> **ACTIVITY**:
Aside from the pictures, copy the listing exactly.

> **MATERIAL PROVIDED**:
--------------------

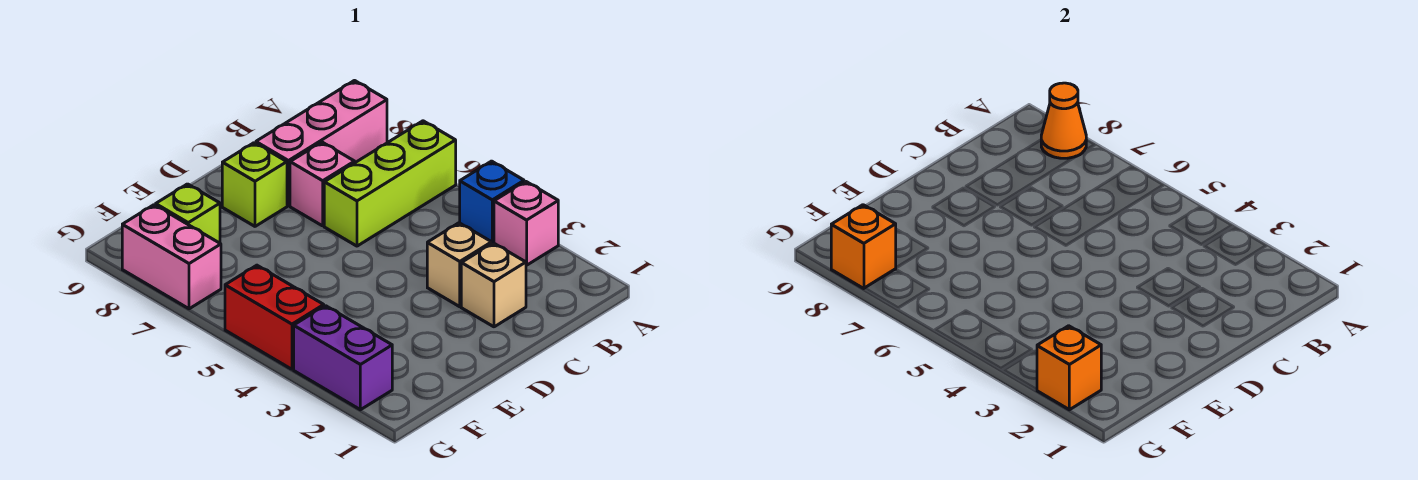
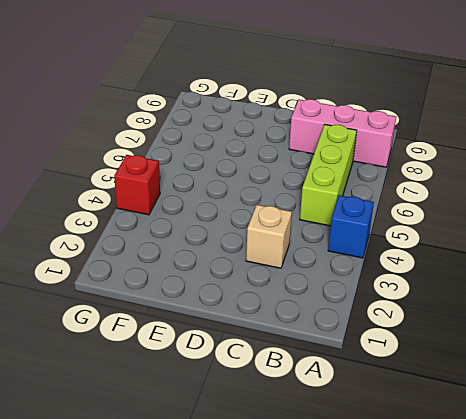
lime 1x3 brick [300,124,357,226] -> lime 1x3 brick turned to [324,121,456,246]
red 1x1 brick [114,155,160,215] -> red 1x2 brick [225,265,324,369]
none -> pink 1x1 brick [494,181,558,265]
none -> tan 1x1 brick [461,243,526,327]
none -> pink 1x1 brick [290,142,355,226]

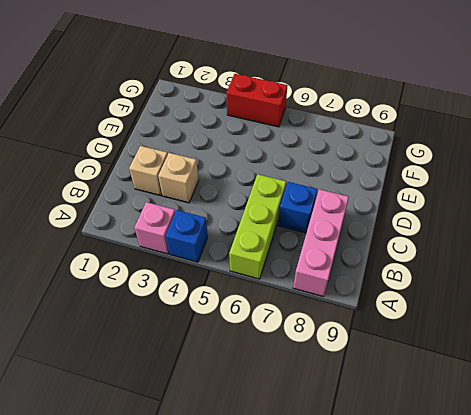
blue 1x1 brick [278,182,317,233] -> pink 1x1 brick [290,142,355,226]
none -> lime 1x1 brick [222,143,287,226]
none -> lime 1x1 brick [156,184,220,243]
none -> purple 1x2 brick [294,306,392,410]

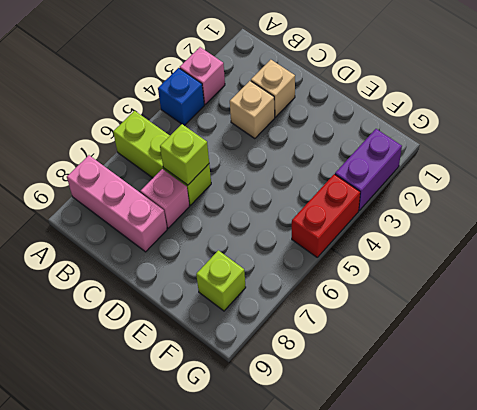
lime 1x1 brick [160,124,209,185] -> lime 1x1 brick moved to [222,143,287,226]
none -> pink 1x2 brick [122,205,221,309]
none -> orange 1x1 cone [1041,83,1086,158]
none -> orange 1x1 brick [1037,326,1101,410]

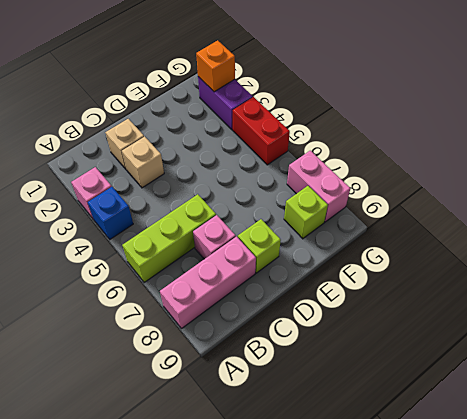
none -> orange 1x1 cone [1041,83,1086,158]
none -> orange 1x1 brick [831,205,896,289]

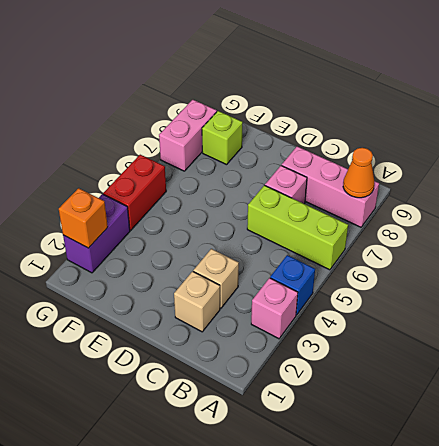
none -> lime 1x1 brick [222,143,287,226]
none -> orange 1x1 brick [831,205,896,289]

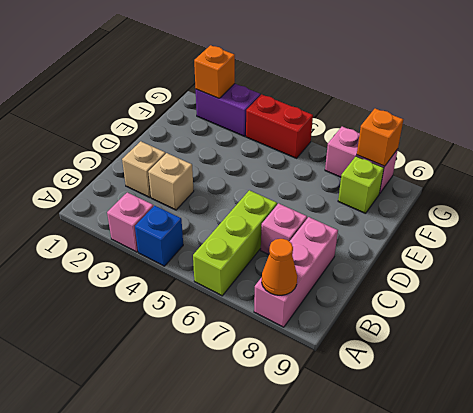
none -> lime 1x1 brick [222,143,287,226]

--------------------

> **WRITTEN SOLUTION**:
lime 1x3 brick [300,124,357,226] -> lime 1x3 brick turned to [324,121,456,246]
red 1x1 brick [114,155,160,215] -> red 1x2 brick [225,265,324,369]
none -> pink 1x1 brick [494,181,558,265]
none -> tan 1x1 brick [461,243,526,327]
none -> pink 1x1 brick [290,142,355,226]

blue 1x1 brick [278,182,317,233] -> pink 1x1 brick [290,142,355,226]
none -> lime 1x1 brick [222,143,287,226]
none -> lime 1x1 brick [156,184,220,243]
none -> purple 1x2 brick [294,306,392,410]

lime 1x1 brick [160,124,209,185] -> lime 1x1 brick moved to [222,143,287,226]
none -> pink 1x2 brick [122,205,221,309]
none -> orange 1x1 cone [1041,83,1086,158]
none -> orange 1x1 brick [1037,326,1101,410]

none -> orange 1x1 cone [1041,83,1086,158]
none -> orange 1x1 brick [831,205,896,289]

none -> lime 1x1 brick [222,143,287,226]
none -> orange 1x1 brick [831,205,896,289]

none -> lime 1x1 brick [222,143,287,226]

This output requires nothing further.